» SHORT TASK
Revise all the material by replacing each occurrence of "Brunei" with "Bandar Seri Begawan" and leaving everything else unchanged. Leave the pictures out of your answer.

-- begin THE INPUT --

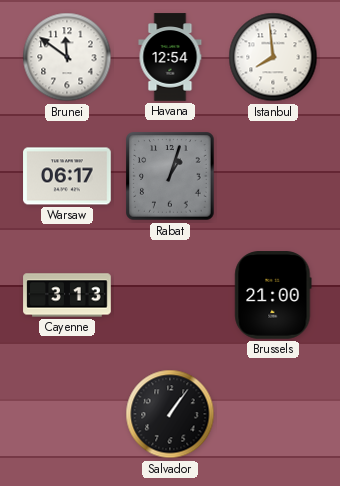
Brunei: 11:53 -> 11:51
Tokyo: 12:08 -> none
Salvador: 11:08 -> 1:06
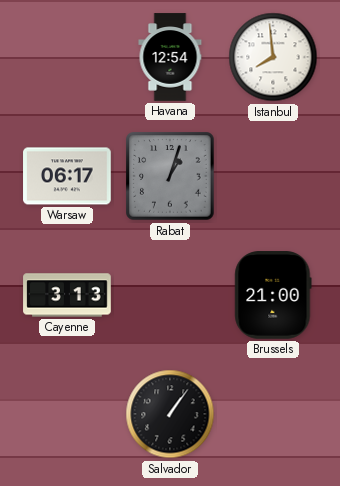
Brunei: 11:51 -> none
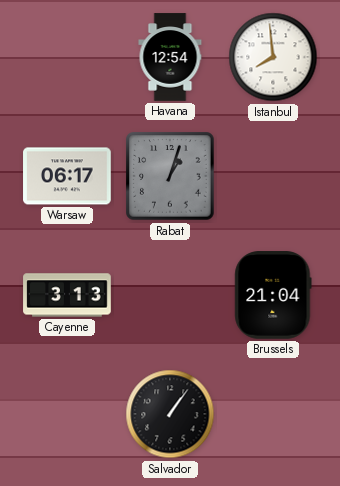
Brussels: 21:00 -> 21:04
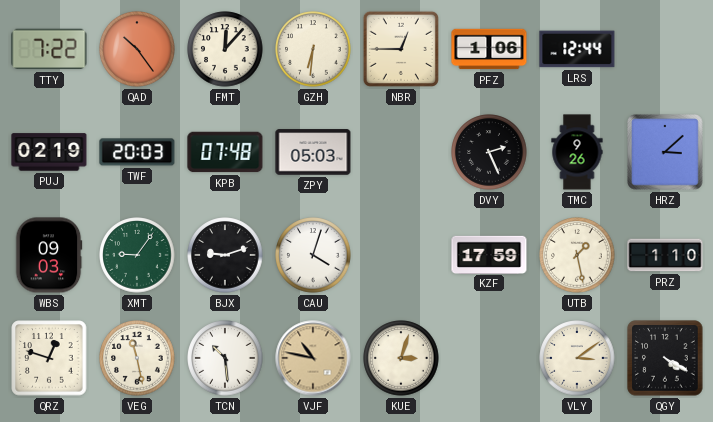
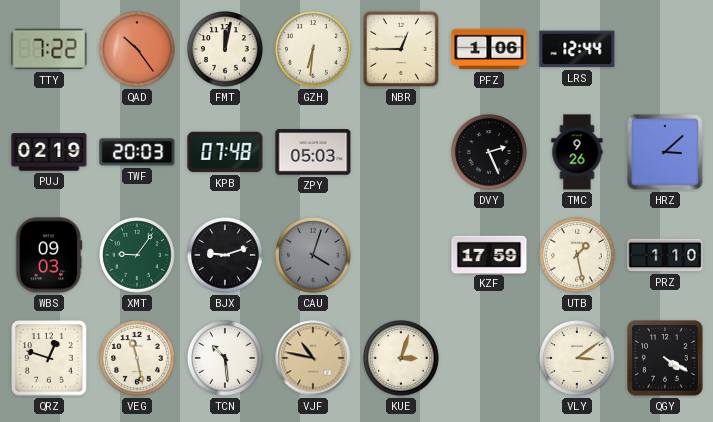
FMT: 12:07 -> 12:02
CAU dial: white -> grey
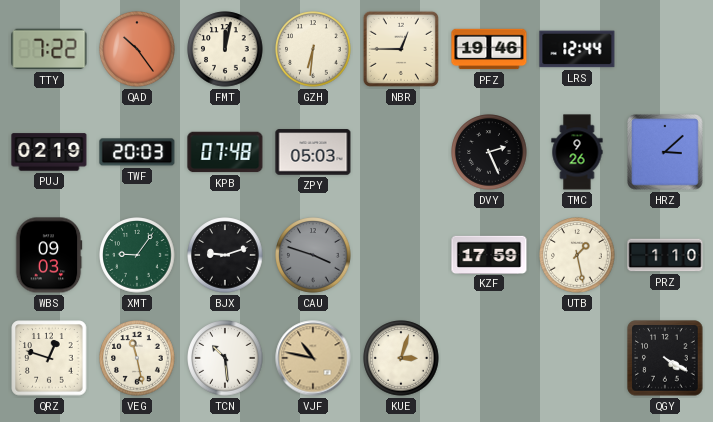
PFZ: 1:06 -> 19:46
CAU: 4:03 -> 3:48
VLY: 3:09 -> none
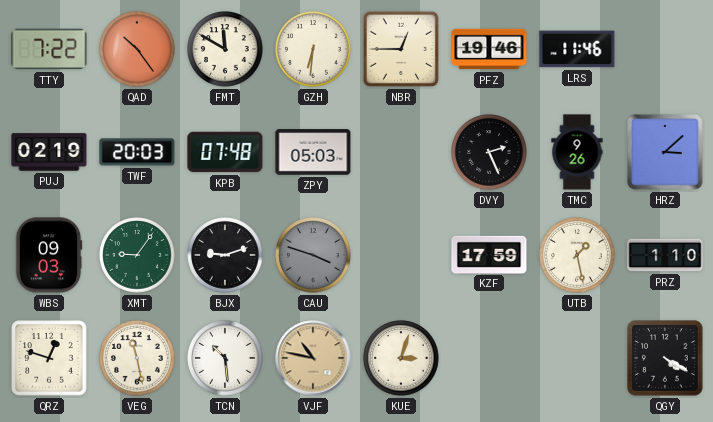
FMT: 12:02 -> 11:50
LRS: 12:44 -> 11:46
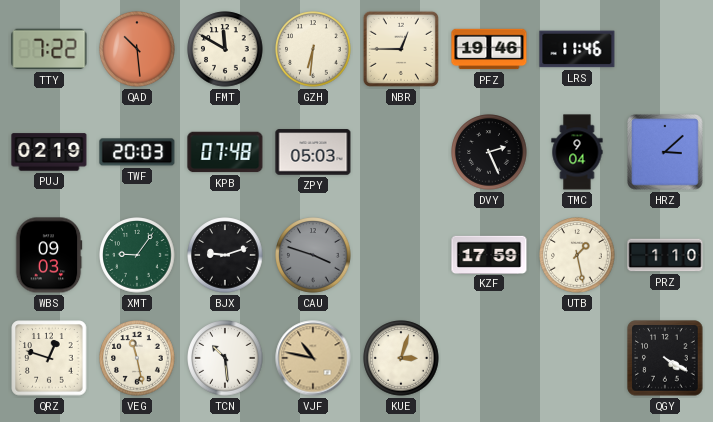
QAD: 10:24 -> 10:29
TMC: 9:26 -> 9:04
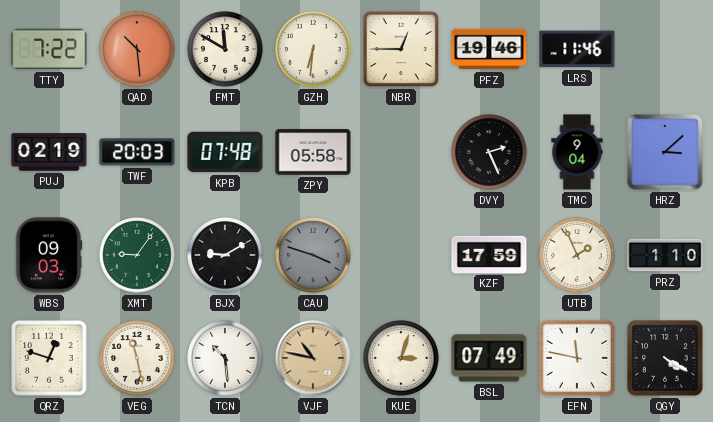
ZPY: 05:03 -> 05:58
BJX: 9:12 -> 9:10
UTB: 1:28 -> 1:56
BSL: none -> 07:49
EFN: none -> 11:47
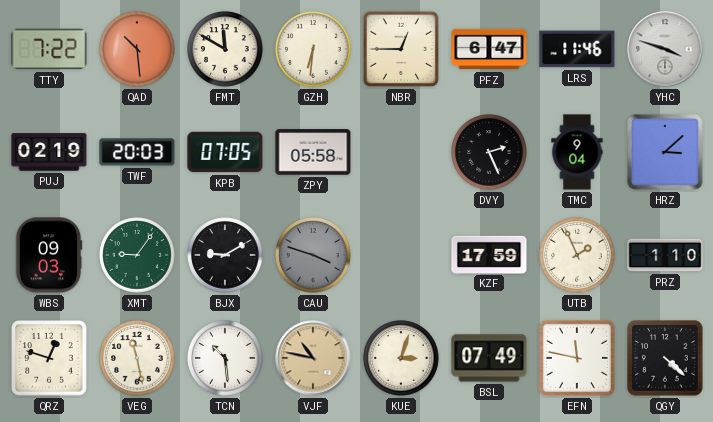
PFZ: 19:46 -> 6:47
YHC: none -> 3:48
KPB: 07:48 -> 07:05
QGY: 4:20 -> 4:22
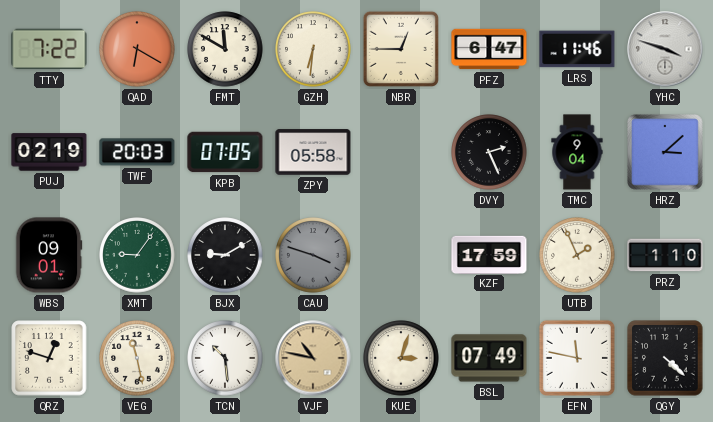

-- end THE INPUT --

» OUTPUT BELOW
Bandar Seri Begawan: 11:53 -> 11:51
Tokyo: 12:08 -> none
Salvador: 11:08 -> 1:06
Bandar Seri Begawan: 11:51 -> none
Brussels: 21:00 -> 21:04
FMT: 12:07 -> 12:02
CAU dial: white -> grey
PFZ: 1:06 -> 19:46
CAU: 4:03 -> 3:48
VLY: 3:09 -> none
FMT: 12:02 -> 11:50
LRS: 12:44 -> 11:46
QAD: 10:24 -> 10:29
TMC: 9:26 -> 9:04
ZPY: 05:03 -> 05:58
BJX: 9:12 -> 9:10
UTB: 1:28 -> 1:56
BSL: none -> 07:49
EFN: none -> 11:47
PFZ: 19:46 -> 6:47
YHC: none -> 3:48
KPB: 07:48 -> 07:05
QGY: 4:20 -> 4:22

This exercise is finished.